● **ENTRIES SHOWN**:
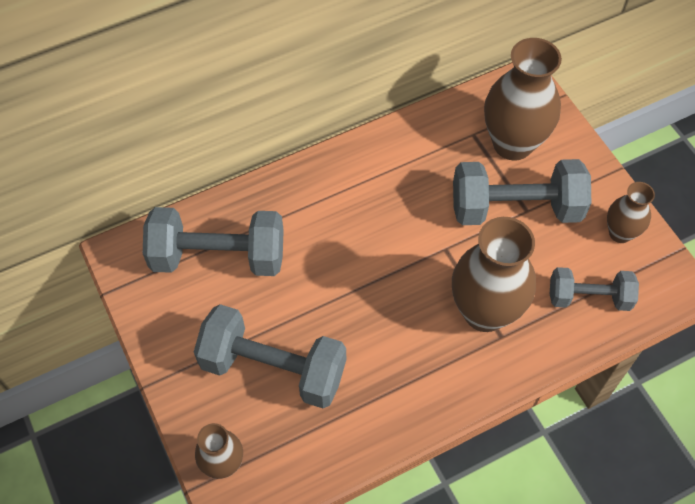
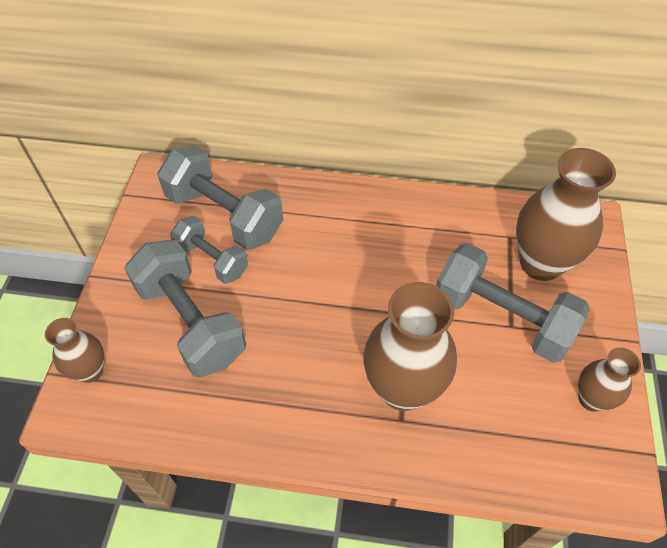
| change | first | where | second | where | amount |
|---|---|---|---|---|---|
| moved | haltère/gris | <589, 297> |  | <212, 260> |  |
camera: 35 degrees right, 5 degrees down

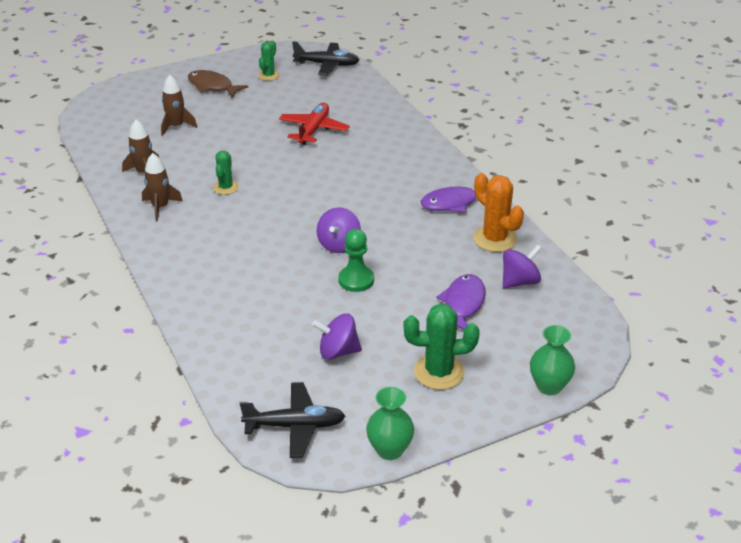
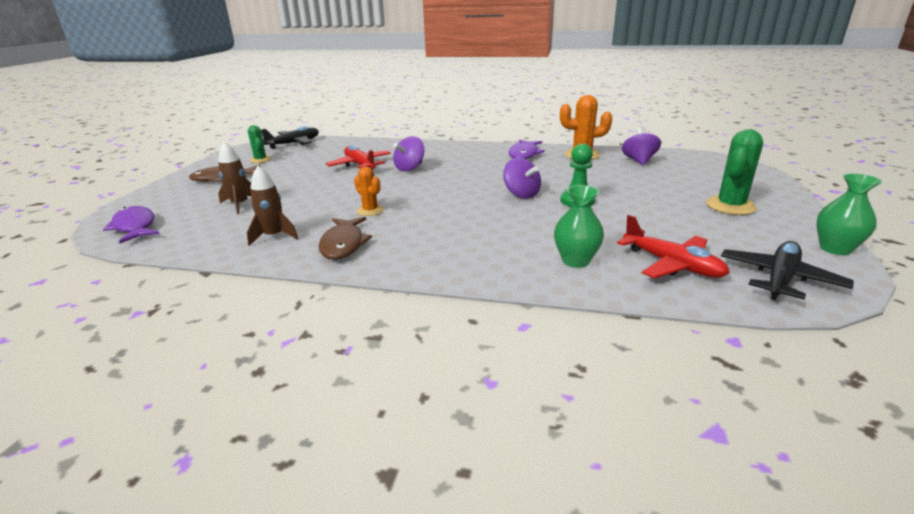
| change | first | where | second | where | amount |
|---|---|---|---|---|---|
| added |  |  | avion/rouge | <672, 264> |  |
| moved | toupie/violet | <338, 351> |  | <410, 168> |  |
| moved | poisson/violet | <463, 304> |  | <135, 227> |  |
| moved | vase/vert | <549, 386> |  | <575, 261> |  |
| replaced | fusée/marron | <160, 207> | poisson/marron | <343, 244> |  |
| recoloured | cactus/vert | <226, 187> | cactus/orange | <370, 210> |  |
camera: 50 degrees left, 10 degrees down

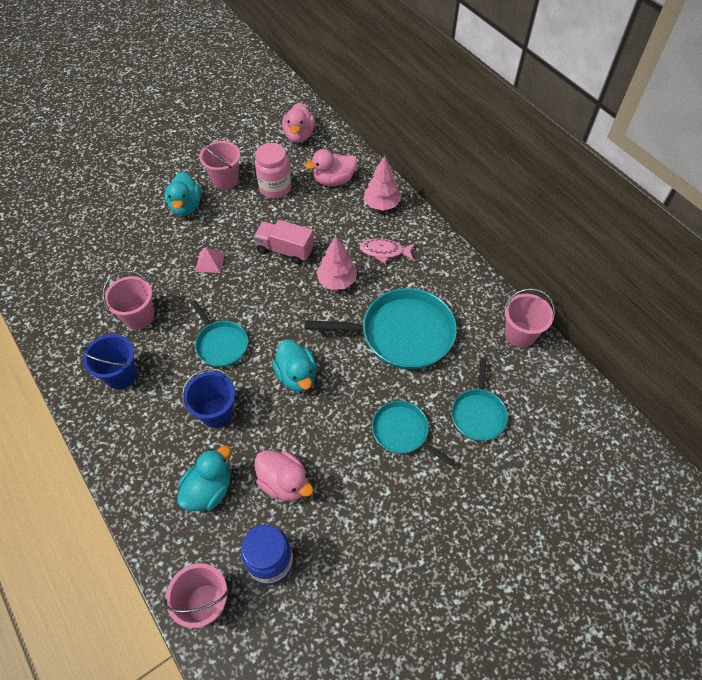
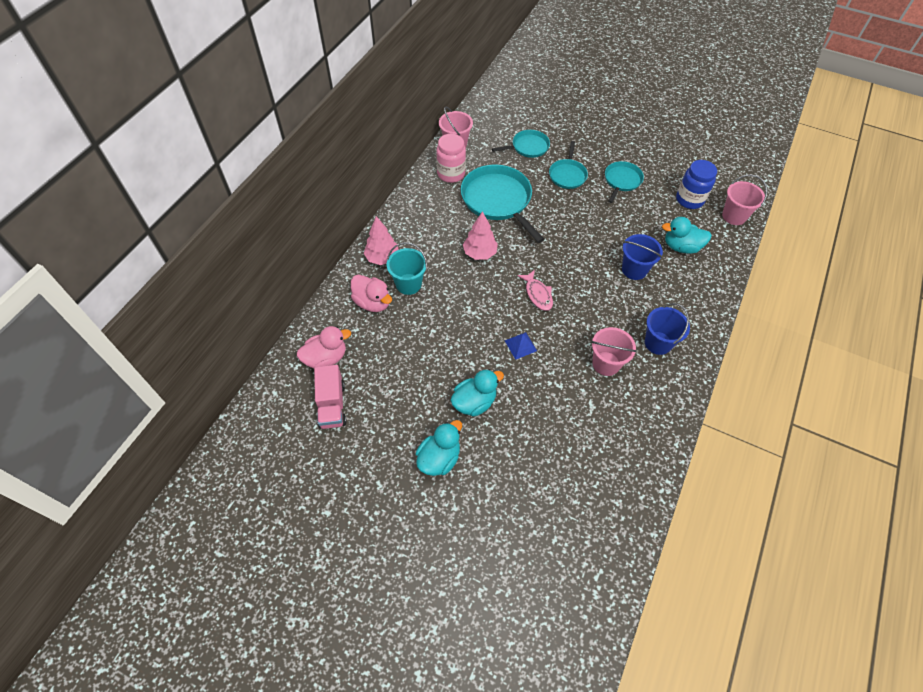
| change | first | where | second | where | amount |
|---|---|---|---|---|---|
| removed | seau/rose | <225, 180> |  |  |  |
| removed | canard/rose | <284, 482> |  |  |  |
| added |  |  | seau/turquoise | <408, 284> |  |
| moved | poêle/turquoise | <221, 344> |  | <622, 181> |  |
| moved | camion/rose | <285, 250> |  | <332, 405> |  |
| moved | bocal/rose | <275, 188> |  | <451, 174> |  |
| moved | canard/turquoise | <297, 376> |  | <439, 458> |  |
| moved | poisson/rose | <384, 252> |  | <537, 294> |  |
| recoloured | pyramide/rose | <210, 262> | pyramide/bleu | <520, 345> |  |
camera: 120 degrees left, 0 degrees up

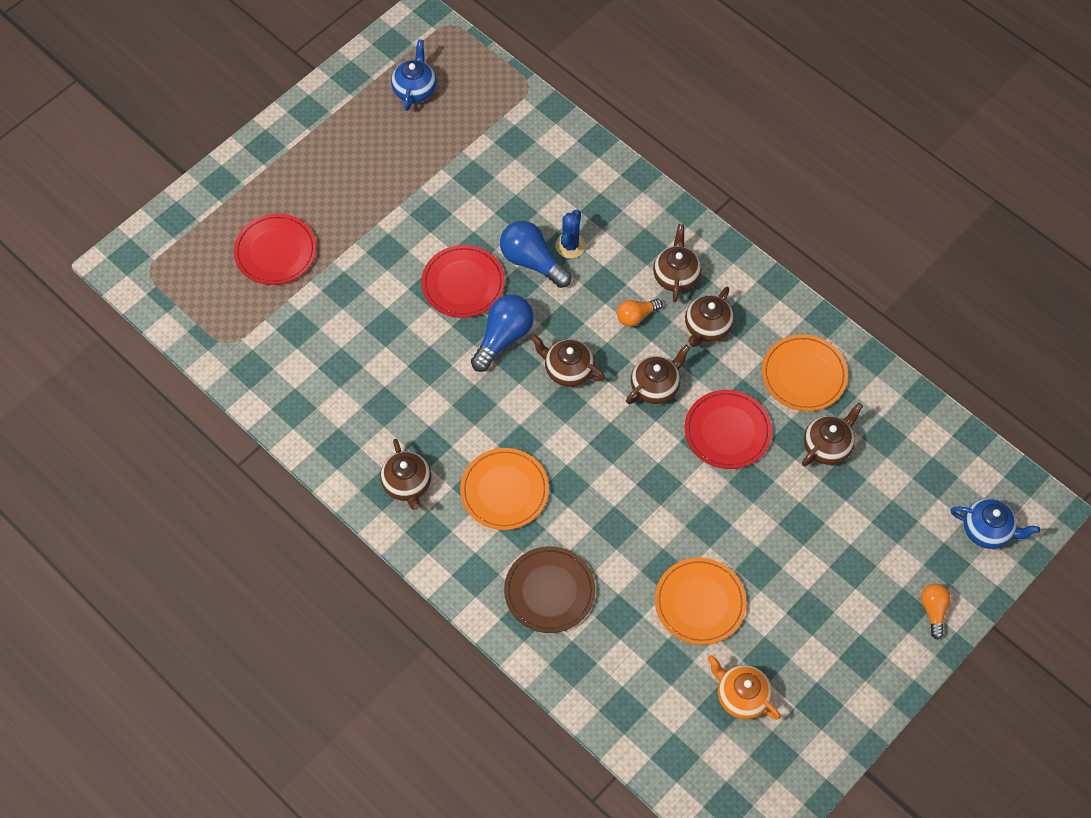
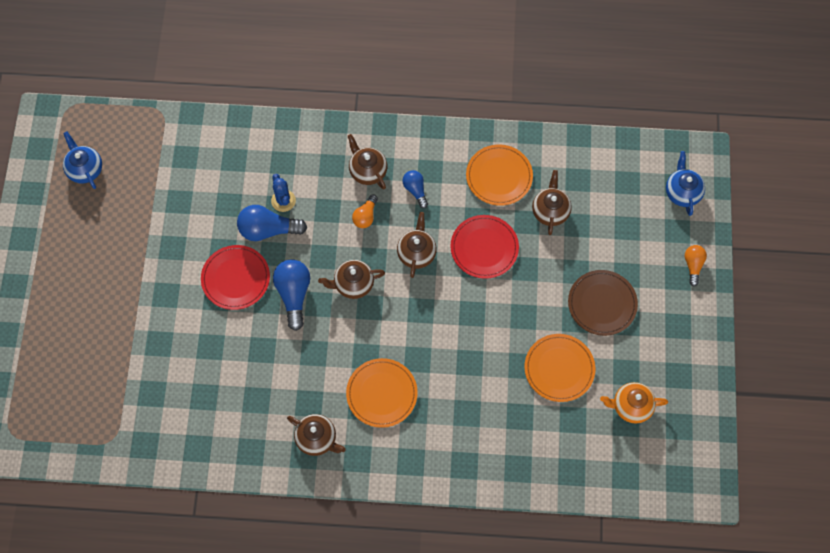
| change | first | where | second | where | amount |
|---|---|---|---|---|---|
| removed | assiette/rouge | <275, 251> |  |  |  |
| moved | assiette/marron | <549, 591> |  | <602, 304> |  |
| replaced | théière/marron | <707, 327> | ampoule/bleu | <415, 190> |  |
| turned | ampoule/orange | <933, 611> |  | <693, 265> | 45 degrees clockwise |
| turned | théière/bleu | <987, 530> |  | <682, 192> | 75 degrees counterclockwise |
camera: 40 degrees left, 5 degrees up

● **PROBLEM REQUIREMENTS**: Exact copies of the entries above are needed, without their pictures.

● **RESPONSE**:
| change | first | where | second | where | amount |
|---|---|---|---|---|---|
| moved | haltère/gris | <589, 297> |  | <212, 260> |  |
camera: 35 degrees right, 5 degrees down

| change | first | where | second | where | amount |
|---|---|---|---|---|---|
| added |  |  | avion/rouge | <672, 264> |  |
| moved | toupie/violet | <338, 351> |  | <410, 168> |  |
| moved | poisson/violet | <463, 304> |  | <135, 227> |  |
| moved | vase/vert | <549, 386> |  | <575, 261> |  |
| replaced | fusée/marron | <160, 207> | poisson/marron | <343, 244> |  |
| recoloured | cactus/vert | <226, 187> | cactus/orange | <370, 210> |  |
camera: 50 degrees left, 10 degrees down

| change | first | where | second | where | amount |
|---|---|---|---|---|---|
| removed | seau/rose | <225, 180> |  |  |  |
| removed | canard/rose | <284, 482> |  |  |  |
| added |  |  | seau/turquoise | <408, 284> |  |
| moved | poêle/turquoise | <221, 344> |  | <622, 181> |  |
| moved | camion/rose | <285, 250> |  | <332, 405> |  |
| moved | bocal/rose | <275, 188> |  | <451, 174> |  |
| moved | canard/turquoise | <297, 376> |  | <439, 458> |  |
| moved | poisson/rose | <384, 252> |  | <537, 294> |  |
| recoloured | pyramide/rose | <210, 262> | pyramide/bleu | <520, 345> |  |
camera: 120 degrees left, 0 degrees up

| change | first | where | second | where | amount |
|---|---|---|---|---|---|
| removed | assiette/rouge | <275, 251> |  |  |  |
| moved | assiette/marron | <549, 591> |  | <602, 304> |  |
| replaced | théière/marron | <707, 327> | ampoule/bleu | <415, 190> |  |
| turned | ampoule/orange | <933, 611> |  | <693, 265> | 45 degrees clockwise |
| turned | théière/bleu | <987, 530> |  | <682, 192> | 75 degrees counterclockwise |
camera: 40 degrees left, 5 degrees up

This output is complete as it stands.